### [Saved data entries]
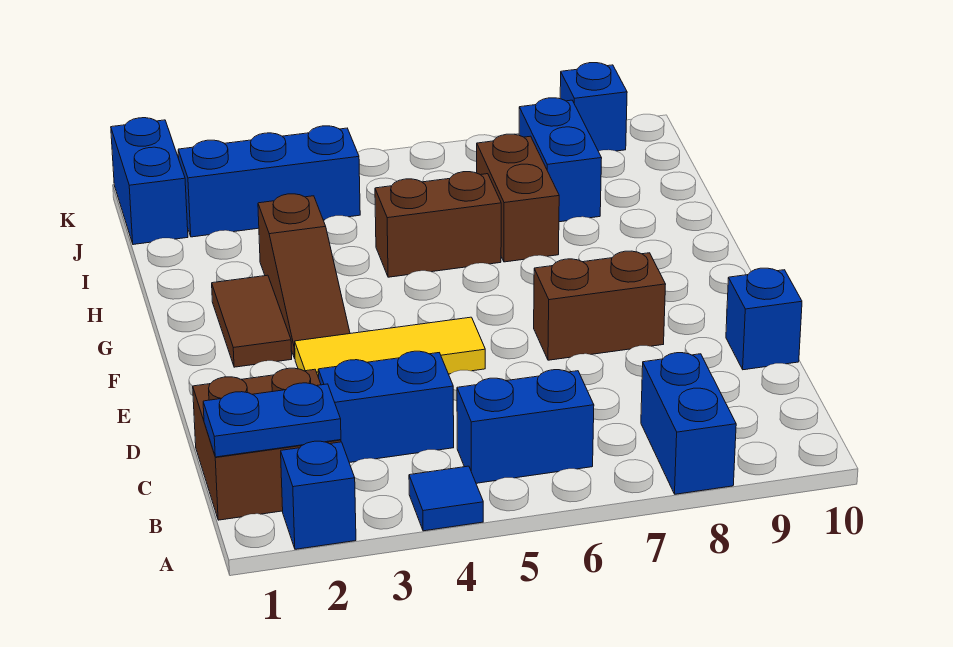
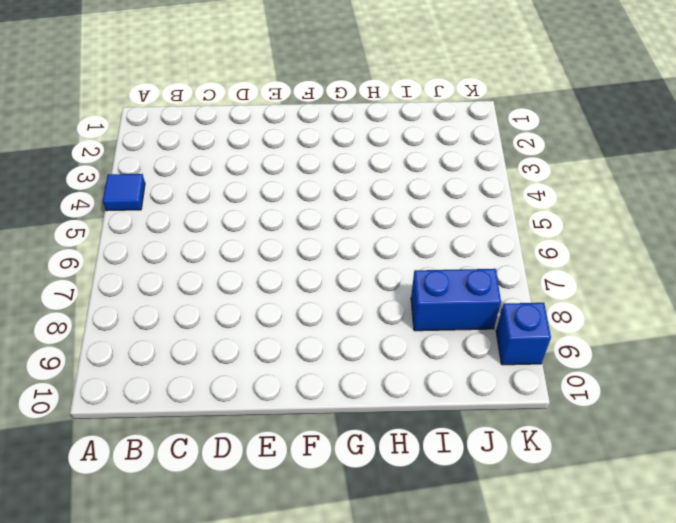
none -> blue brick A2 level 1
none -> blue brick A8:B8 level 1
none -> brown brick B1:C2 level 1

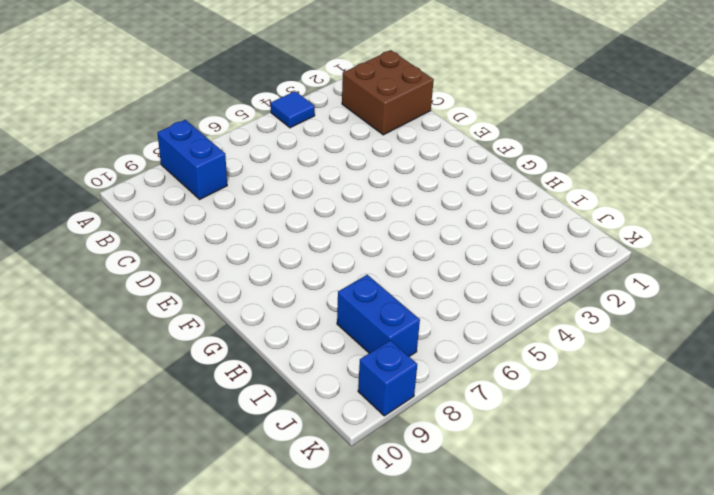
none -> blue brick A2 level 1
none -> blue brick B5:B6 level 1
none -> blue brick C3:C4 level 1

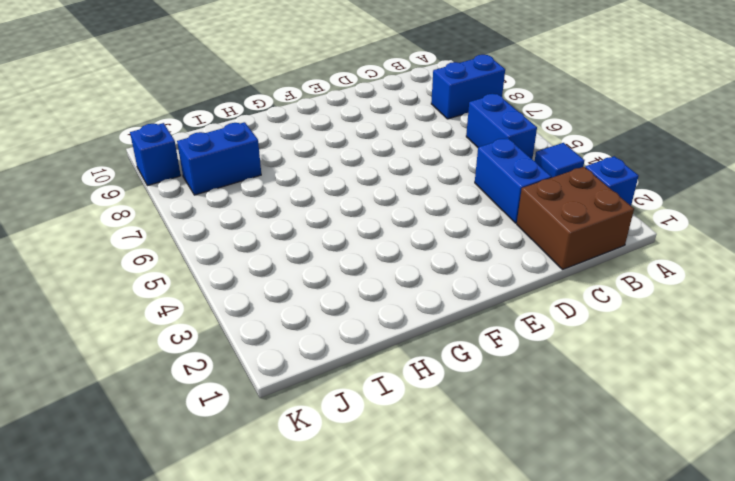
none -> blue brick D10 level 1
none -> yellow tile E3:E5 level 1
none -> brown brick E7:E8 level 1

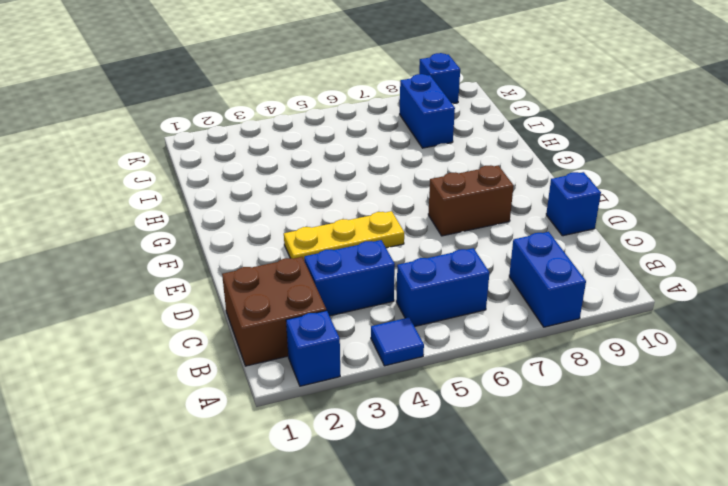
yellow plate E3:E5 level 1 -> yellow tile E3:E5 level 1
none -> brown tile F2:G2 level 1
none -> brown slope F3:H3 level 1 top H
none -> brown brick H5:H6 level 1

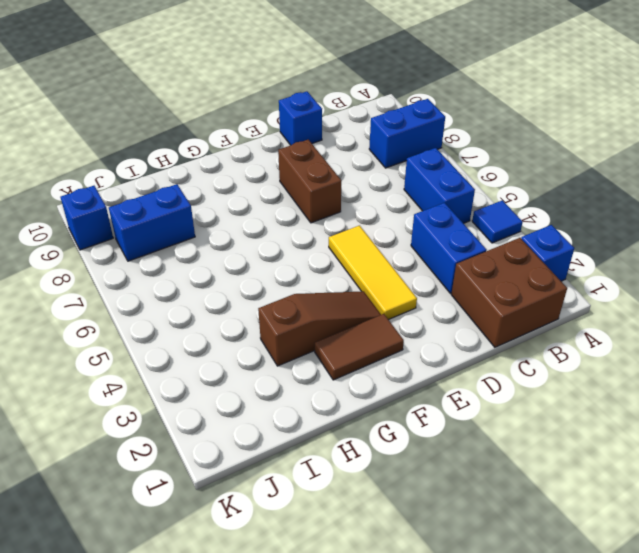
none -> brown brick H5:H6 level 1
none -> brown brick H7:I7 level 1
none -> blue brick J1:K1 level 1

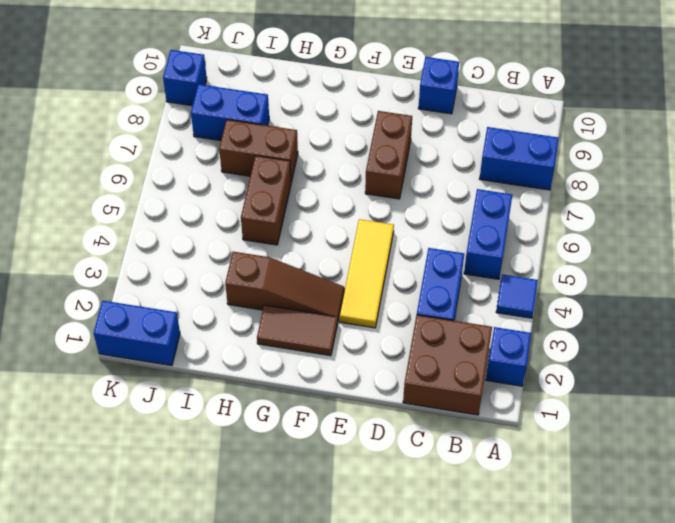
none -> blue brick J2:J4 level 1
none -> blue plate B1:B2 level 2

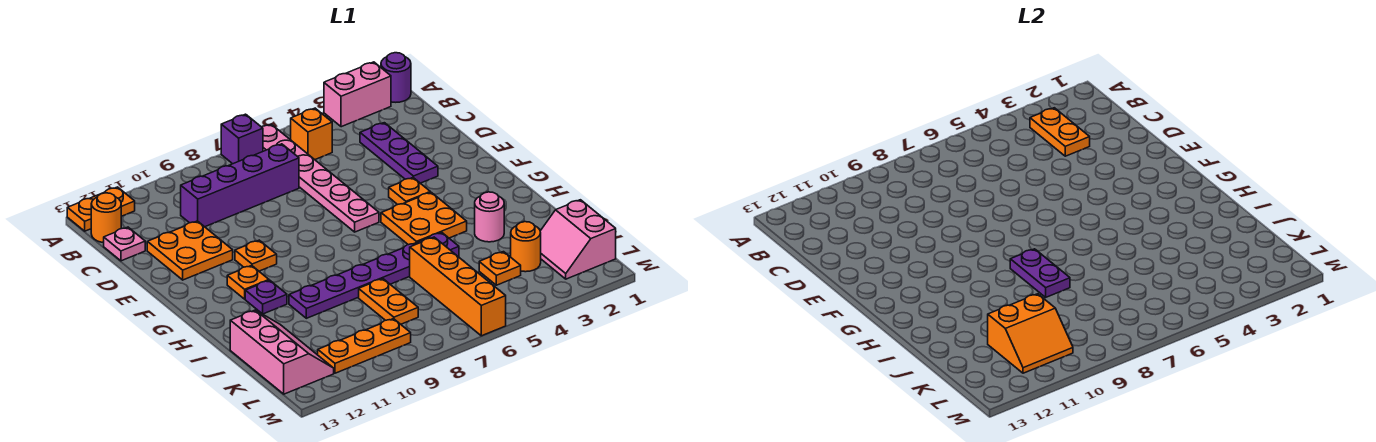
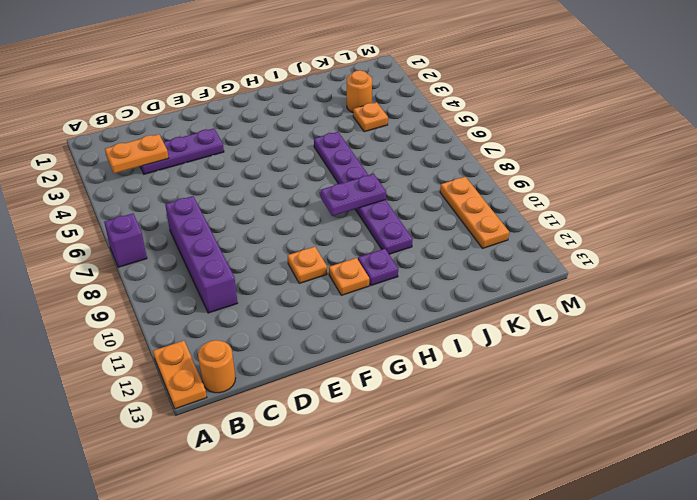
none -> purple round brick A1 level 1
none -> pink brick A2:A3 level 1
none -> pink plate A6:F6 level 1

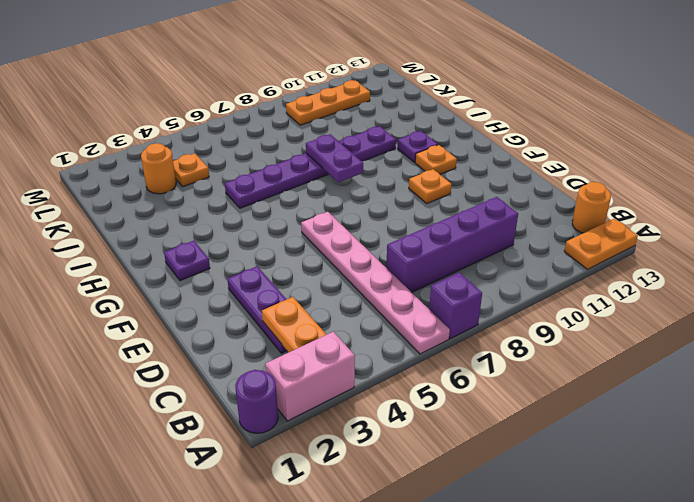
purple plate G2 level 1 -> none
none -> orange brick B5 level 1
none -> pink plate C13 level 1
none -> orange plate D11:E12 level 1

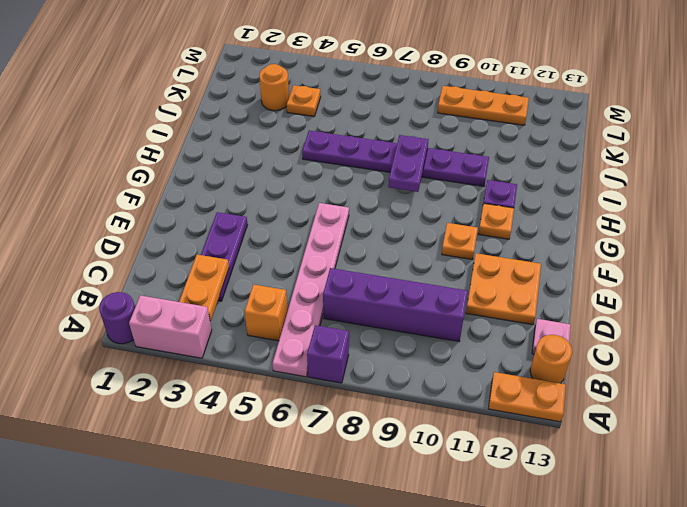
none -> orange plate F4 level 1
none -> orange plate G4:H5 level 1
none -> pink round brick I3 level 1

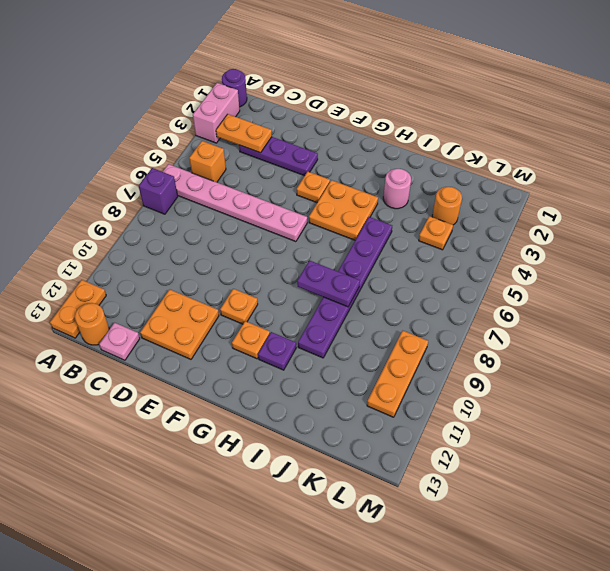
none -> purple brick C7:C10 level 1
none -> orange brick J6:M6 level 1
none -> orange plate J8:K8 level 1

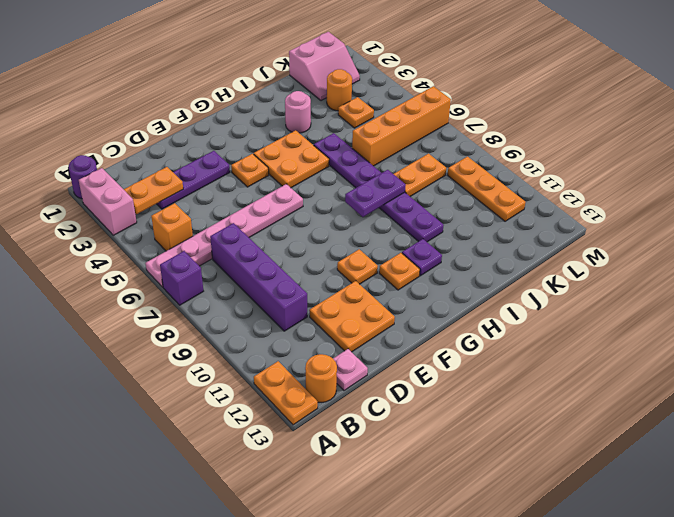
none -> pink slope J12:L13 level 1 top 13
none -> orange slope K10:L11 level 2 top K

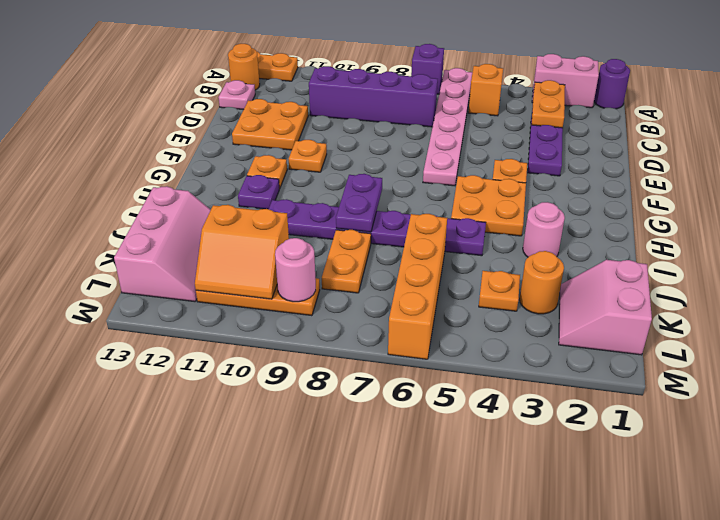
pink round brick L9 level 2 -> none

### [To do]
Go through the records line by line, and copy each line that holds the string "tile".

### [Response to this exercise]
none -> yellow tile E3:E5 level 1
yellow plate E3:E5 level 1 -> yellow tile E3:E5 level 1
none -> brown tile F2:G2 level 1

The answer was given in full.